Your reply should be one number: how many lines of the material contain the word "none".

[DATASET EXCERPT — start]

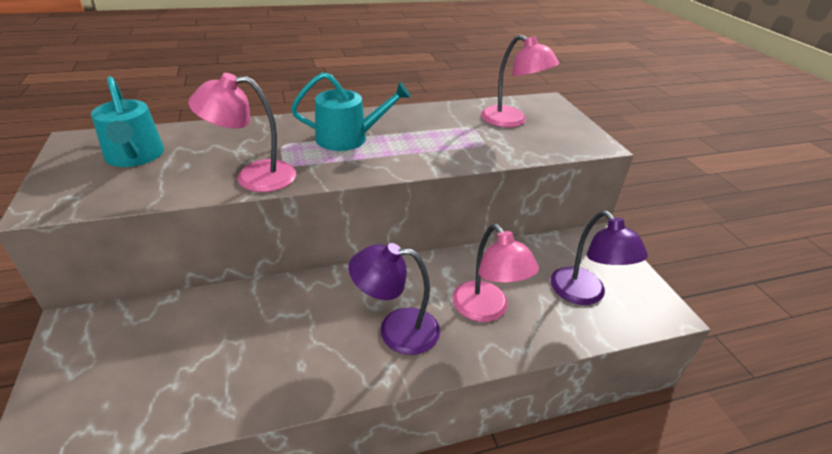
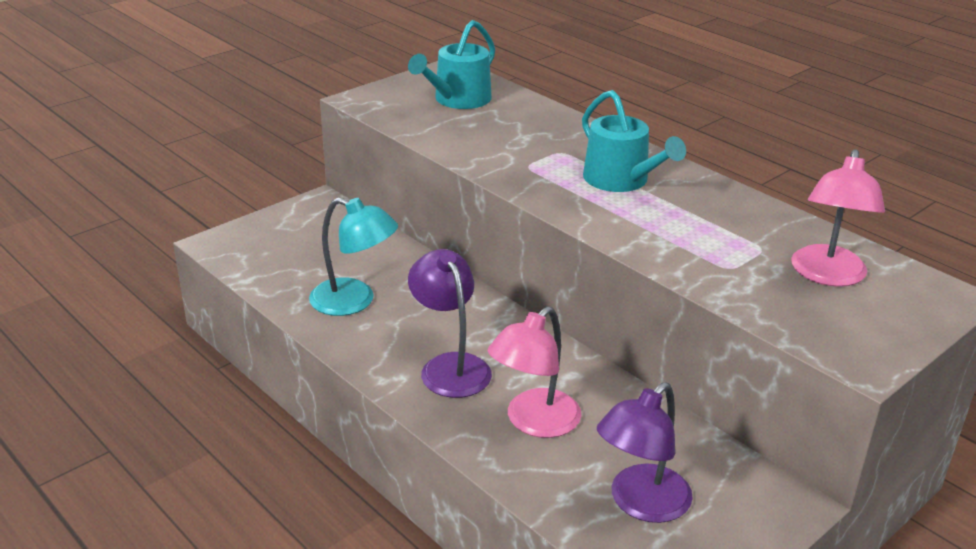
camera: 65 degrees right, 5 degrees down
(253, 177) = (489, 159): pink lamp -> none
(260, 359) = (354, 301): none -> turquoise lamp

[DATASET EXCERPT — finish]

→ **EXERCISE RESULT**
2